Given entries START

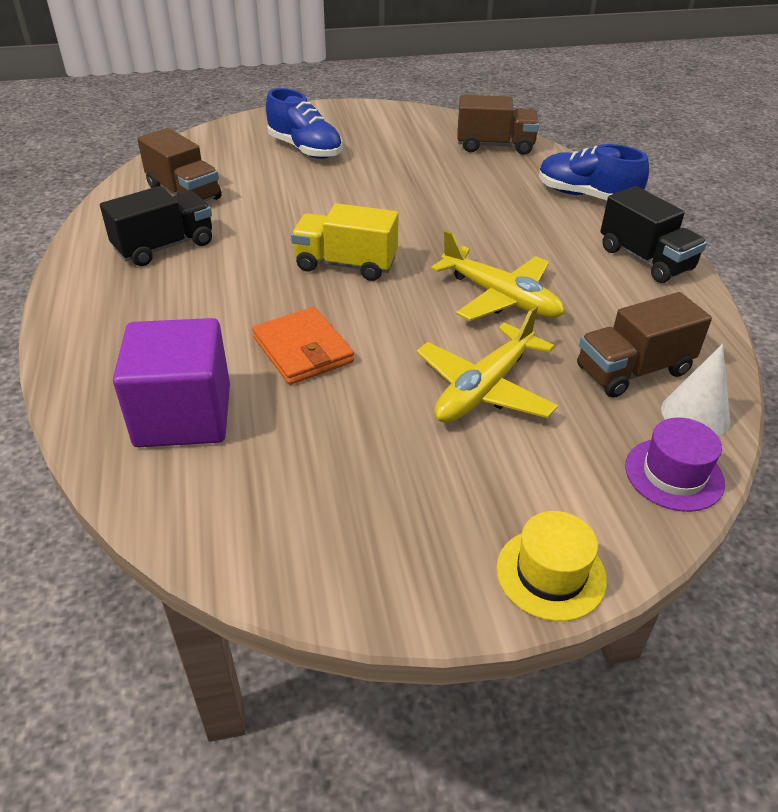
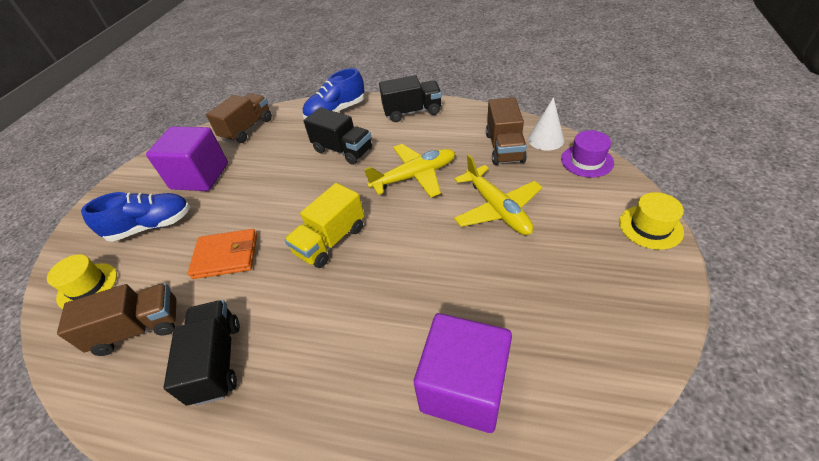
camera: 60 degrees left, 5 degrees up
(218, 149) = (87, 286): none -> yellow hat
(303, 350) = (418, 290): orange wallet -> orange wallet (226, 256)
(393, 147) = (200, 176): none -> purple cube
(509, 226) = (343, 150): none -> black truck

Given entries END

Aim of the exercise
Copy out each line of the listing that contains the word "none".

Result of the exercise
(218, 149) = (87, 286): none -> yellow hat
(393, 147) = (200, 176): none -> purple cube
(509, 226) = (343, 150): none -> black truck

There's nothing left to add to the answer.